#### [WHAT YOU HAVE TO DO]
Which lines in the records below contain the word "TRIG"? Copy each one.

#### [INFORMATION SUPPLIED]

===============

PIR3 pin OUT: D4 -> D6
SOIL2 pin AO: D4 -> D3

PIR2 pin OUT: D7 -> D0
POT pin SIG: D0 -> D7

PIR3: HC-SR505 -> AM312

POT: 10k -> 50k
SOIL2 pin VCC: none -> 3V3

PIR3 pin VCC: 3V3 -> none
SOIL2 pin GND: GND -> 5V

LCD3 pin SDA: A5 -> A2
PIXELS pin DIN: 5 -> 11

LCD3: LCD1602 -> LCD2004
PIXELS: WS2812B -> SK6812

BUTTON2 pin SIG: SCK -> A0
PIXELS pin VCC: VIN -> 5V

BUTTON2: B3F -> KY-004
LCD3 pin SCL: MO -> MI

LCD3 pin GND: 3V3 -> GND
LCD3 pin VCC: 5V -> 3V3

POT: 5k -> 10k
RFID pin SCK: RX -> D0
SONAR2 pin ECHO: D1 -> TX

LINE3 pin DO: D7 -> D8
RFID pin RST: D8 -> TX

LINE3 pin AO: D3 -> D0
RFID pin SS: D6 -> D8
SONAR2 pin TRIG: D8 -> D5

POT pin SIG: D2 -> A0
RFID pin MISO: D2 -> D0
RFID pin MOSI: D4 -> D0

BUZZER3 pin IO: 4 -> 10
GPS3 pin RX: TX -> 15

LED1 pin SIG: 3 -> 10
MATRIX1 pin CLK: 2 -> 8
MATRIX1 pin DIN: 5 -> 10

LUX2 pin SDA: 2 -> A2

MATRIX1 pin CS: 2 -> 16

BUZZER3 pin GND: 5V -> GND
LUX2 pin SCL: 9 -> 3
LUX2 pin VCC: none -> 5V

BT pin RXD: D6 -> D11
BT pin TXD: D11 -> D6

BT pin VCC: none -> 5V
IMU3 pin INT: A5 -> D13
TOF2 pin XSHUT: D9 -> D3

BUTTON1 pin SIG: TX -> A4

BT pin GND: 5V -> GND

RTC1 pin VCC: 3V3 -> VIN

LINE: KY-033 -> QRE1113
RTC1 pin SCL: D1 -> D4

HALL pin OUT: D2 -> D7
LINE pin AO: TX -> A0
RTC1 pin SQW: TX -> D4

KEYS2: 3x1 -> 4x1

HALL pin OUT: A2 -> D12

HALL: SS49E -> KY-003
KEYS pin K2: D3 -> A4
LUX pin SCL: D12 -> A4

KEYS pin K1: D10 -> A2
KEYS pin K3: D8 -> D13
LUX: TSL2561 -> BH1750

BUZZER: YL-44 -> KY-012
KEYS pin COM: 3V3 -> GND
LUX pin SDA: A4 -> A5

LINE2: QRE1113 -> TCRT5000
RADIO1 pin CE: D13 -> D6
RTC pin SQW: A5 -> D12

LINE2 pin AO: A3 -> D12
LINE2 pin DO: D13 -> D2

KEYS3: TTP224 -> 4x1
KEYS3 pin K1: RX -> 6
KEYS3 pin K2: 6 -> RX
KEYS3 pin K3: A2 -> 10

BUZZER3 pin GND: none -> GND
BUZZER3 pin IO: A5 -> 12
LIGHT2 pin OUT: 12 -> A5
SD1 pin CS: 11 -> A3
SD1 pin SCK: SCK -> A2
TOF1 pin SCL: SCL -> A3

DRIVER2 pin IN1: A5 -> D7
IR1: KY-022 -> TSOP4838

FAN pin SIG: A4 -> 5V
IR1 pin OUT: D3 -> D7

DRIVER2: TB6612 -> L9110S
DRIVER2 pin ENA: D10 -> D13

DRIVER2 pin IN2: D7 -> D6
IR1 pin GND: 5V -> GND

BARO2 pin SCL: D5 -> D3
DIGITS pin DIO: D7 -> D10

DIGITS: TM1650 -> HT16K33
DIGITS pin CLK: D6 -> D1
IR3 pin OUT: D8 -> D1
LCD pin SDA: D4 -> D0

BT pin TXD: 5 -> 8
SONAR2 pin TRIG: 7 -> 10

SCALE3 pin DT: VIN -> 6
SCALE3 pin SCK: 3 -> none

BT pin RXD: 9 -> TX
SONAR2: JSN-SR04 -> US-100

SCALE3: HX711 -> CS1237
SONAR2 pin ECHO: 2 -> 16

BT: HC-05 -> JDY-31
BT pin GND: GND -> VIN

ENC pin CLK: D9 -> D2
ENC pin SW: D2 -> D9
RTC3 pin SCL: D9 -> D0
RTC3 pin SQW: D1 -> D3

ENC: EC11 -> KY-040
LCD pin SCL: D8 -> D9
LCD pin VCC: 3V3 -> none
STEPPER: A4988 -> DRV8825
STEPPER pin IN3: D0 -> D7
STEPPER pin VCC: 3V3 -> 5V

===============

#### [EXERCISE OUTPUT]
SONAR2 pin TRIG: D8 -> D5
SONAR2 pin TRIG: 7 -> 10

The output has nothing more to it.